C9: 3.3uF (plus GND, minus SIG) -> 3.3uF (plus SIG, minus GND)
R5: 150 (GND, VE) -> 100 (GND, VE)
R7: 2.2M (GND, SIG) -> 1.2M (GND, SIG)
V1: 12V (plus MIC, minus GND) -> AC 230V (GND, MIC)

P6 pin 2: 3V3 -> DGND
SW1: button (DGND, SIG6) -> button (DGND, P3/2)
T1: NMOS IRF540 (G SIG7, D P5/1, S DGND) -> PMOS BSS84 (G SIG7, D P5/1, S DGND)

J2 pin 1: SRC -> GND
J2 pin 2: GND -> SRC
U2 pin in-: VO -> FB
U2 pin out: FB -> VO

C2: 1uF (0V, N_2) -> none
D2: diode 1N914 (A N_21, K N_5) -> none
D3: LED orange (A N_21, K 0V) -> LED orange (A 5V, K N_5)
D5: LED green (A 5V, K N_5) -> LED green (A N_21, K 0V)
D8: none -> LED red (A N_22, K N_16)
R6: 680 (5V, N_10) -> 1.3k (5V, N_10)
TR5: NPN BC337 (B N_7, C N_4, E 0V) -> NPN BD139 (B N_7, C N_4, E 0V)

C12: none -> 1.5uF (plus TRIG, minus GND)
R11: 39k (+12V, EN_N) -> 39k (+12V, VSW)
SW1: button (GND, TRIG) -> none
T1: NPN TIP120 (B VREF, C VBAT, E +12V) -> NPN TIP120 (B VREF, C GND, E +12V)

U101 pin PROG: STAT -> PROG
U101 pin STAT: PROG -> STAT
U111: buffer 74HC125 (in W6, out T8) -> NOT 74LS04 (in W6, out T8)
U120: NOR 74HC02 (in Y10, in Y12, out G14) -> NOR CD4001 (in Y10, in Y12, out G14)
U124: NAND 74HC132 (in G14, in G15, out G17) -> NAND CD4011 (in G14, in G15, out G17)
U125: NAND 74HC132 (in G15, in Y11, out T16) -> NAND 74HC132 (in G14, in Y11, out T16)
========================
**Aim of the task**
Please output the complete data exactly.

**Task response**
C9: 3.3uF (plus GND, minus SIG) -> 3.3uF (plus SIG, minus GND)
R5: 150 (GND, VE) -> 100 (GND, VE)
R7: 2.2M (GND, SIG) -> 1.2M (GND, SIG)
V1: 12V (plus MIC, minus GND) -> AC 230V (GND, MIC)

P6 pin 2: 3V3 -> DGND
SW1: button (DGND, SIG6) -> button (DGND, P3/2)
T1: NMOS IRF540 (G SIG7, D P5/1, S DGND) -> PMOS BSS84 (G SIG7, D P5/1, S DGND)

J2 pin 1: SRC -> GND
J2 pin 2: GND -> SRC
U2 pin in-: VO -> FB
U2 pin out: FB -> VO

C2: 1uF (0V, N_2) -> none
D2: diode 1N914 (A N_21, K N_5) -> none
D3: LED orange (A N_21, K 0V) -> LED orange (A 5V, K N_5)
D5: LED green (A 5V, K N_5) -> LED green (A N_21, K 0V)
D8: none -> LED red (A N_22, K N_16)
R6: 680 (5V, N_10) -> 1.3k (5V, N_10)
TR5: NPN BC337 (B N_7, C N_4, E 0V) -> NPN BD139 (B N_7, C N_4, E 0V)

C12: none -> 1.5uF (plus TRIG, minus GND)
R11: 39k (+12V, EN_N) -> 39k (+12V, VSW)
SW1: button (GND, TRIG) -> none
T1: NPN TIP120 (B VREF, C VBAT, E +12V) -> NPN TIP120 (B VREF, C GND, E +12V)

U101 pin PROG: STAT -> PROG
U101 pin STAT: PROG -> STAT
U111: buffer 74HC125 (in W6, out T8) -> NOT 74LS04 (in W6, out T8)
U120: NOR 74HC02 (in Y10, in Y12, out G14) -> NOR CD4001 (in Y10, in Y12, out G14)
U124: NAND 74HC132 (in G14, in G15, out G17) -> NAND CD4011 (in G14, in G15, out G17)
U125: NAND 74HC132 (in G15, in Y11, out T16) -> NAND 74HC132 (in G14, in Y11, out T16)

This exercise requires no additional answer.